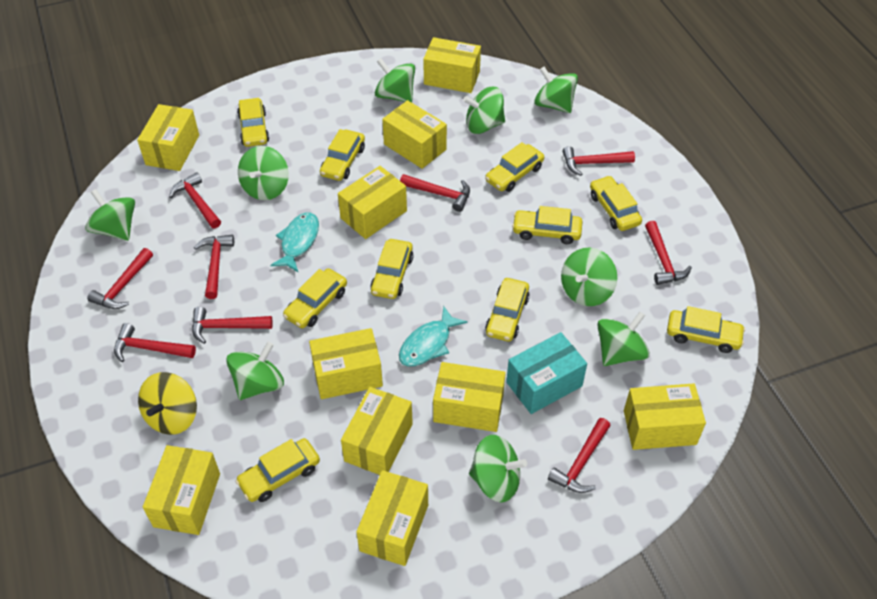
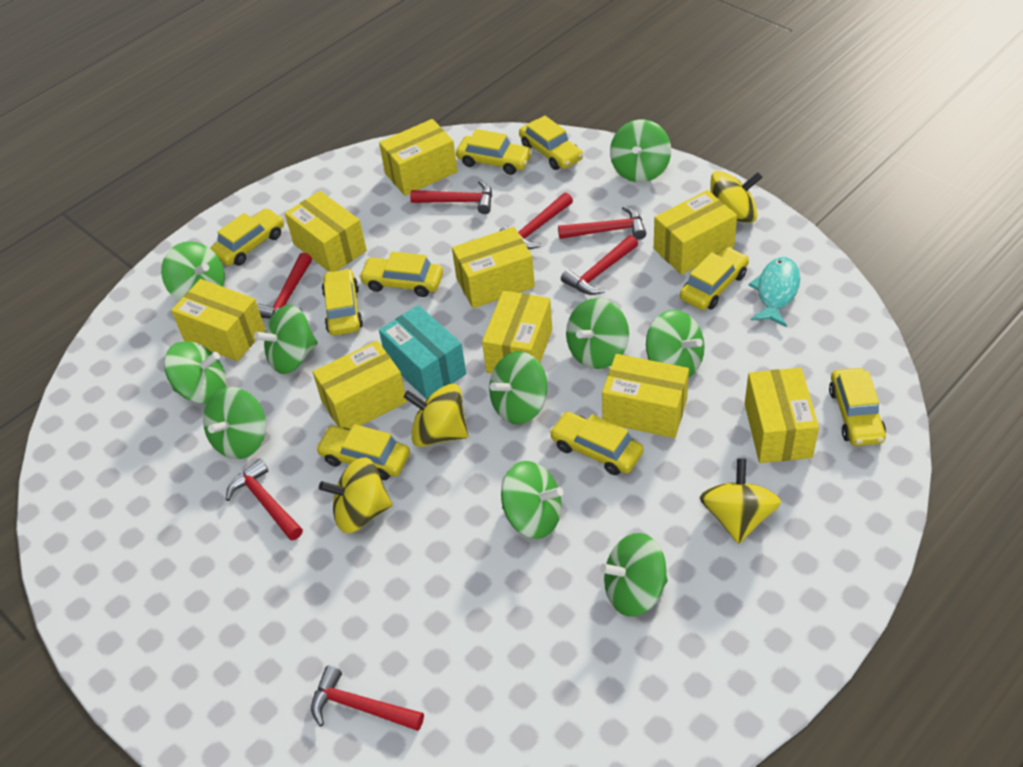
green spinning top: 9 -> 10
red hammer: 9 -> 7
turquoise fish: 2 -> 1
yellow box: 10 -> 9
yellow car: 10 -> 9
yellow spinning top: 1 -> 4

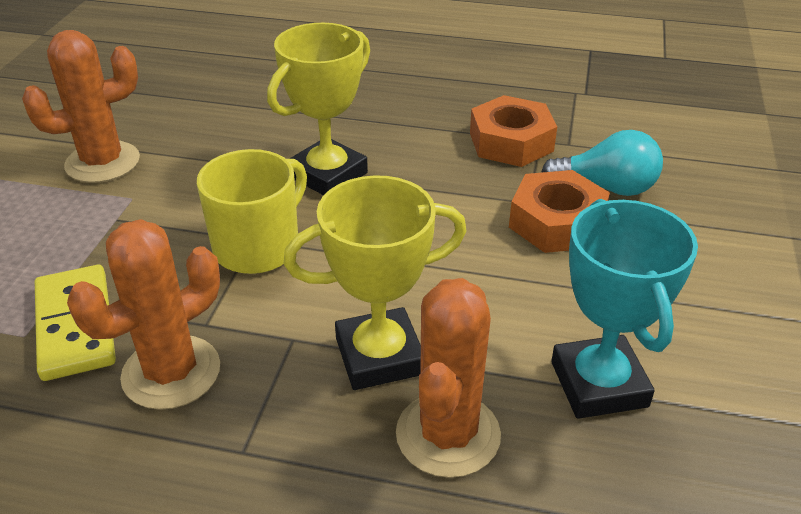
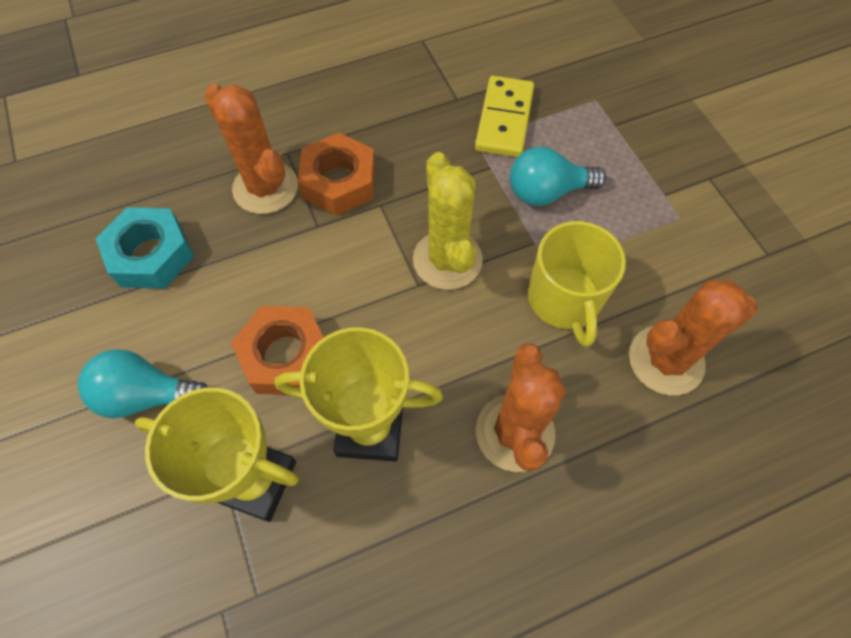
turquoise light bulb: 1 -> 2
turquoise nut: 0 -> 1
turquoise trophy: 1 -> 0
yellow cactus: 0 -> 1

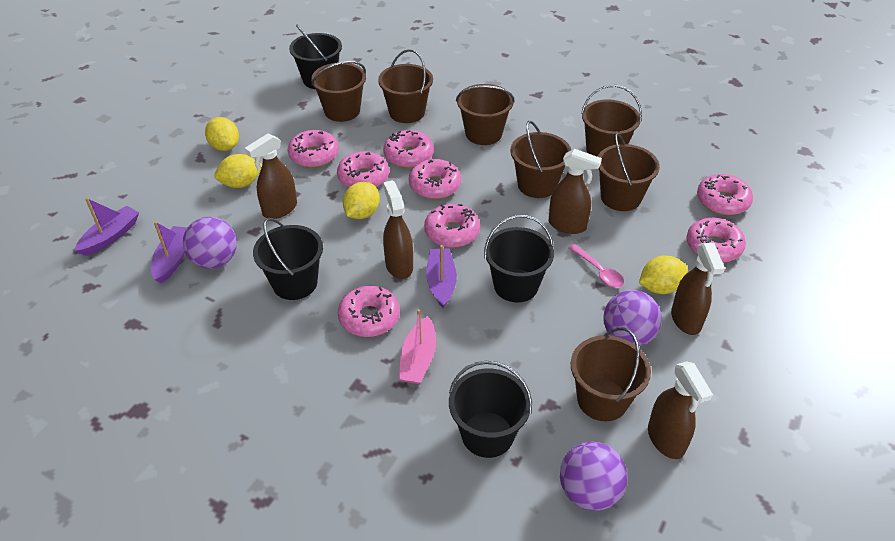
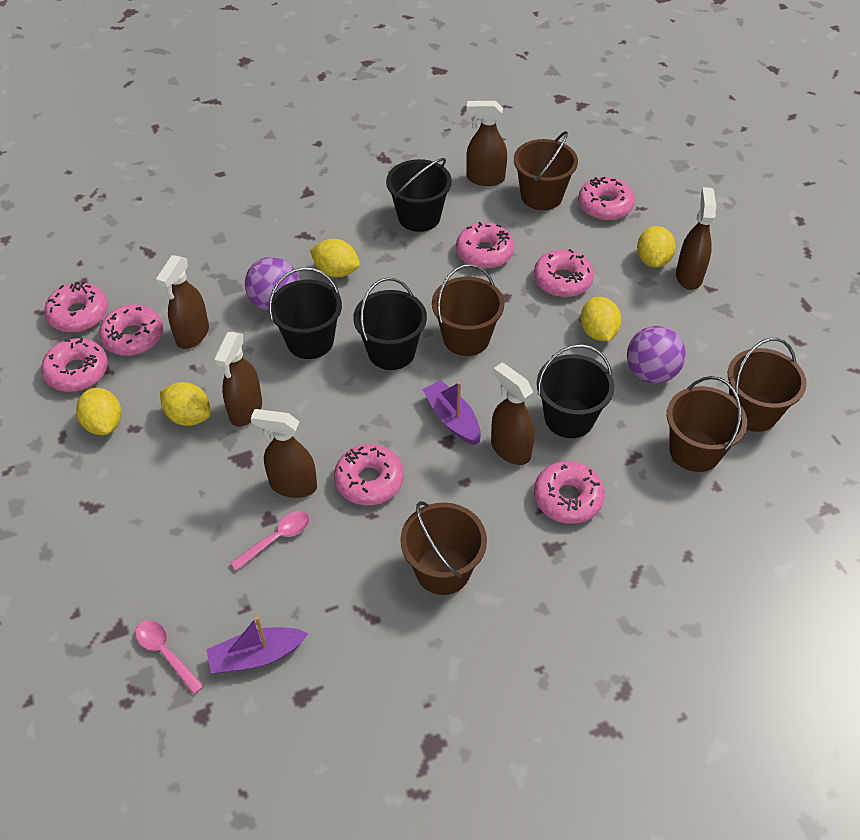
brown bucket: 7 -> 5
brown spray bottle: 5 -> 6
pink boat: 1 -> 0
pink spoon: 1 -> 2
purple ball: 3 -> 2
purple boat: 3 -> 2
yellow lemon: 4 -> 5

──────────────────────────────

TO DO:
Could you set down nothing but the lines from the one containing "turquoise fish: 2 -> 1" through the last line of the records above, both ends included, exactly as given and free of pictures?

EXPECTED ANSWER:
turquoise fish: 2 -> 1
yellow box: 10 -> 9
yellow car: 10 -> 9
yellow spinning top: 1 -> 4

turquoise light bulb: 1 -> 2
turquoise nut: 0 -> 1
turquoise trophy: 1 -> 0
yellow cactus: 0 -> 1

brown bucket: 7 -> 5
brown spray bottle: 5 -> 6
pink boat: 1 -> 0
pink spoon: 1 -> 2
purple ball: 3 -> 2
purple boat: 3 -> 2
yellow lemon: 4 -> 5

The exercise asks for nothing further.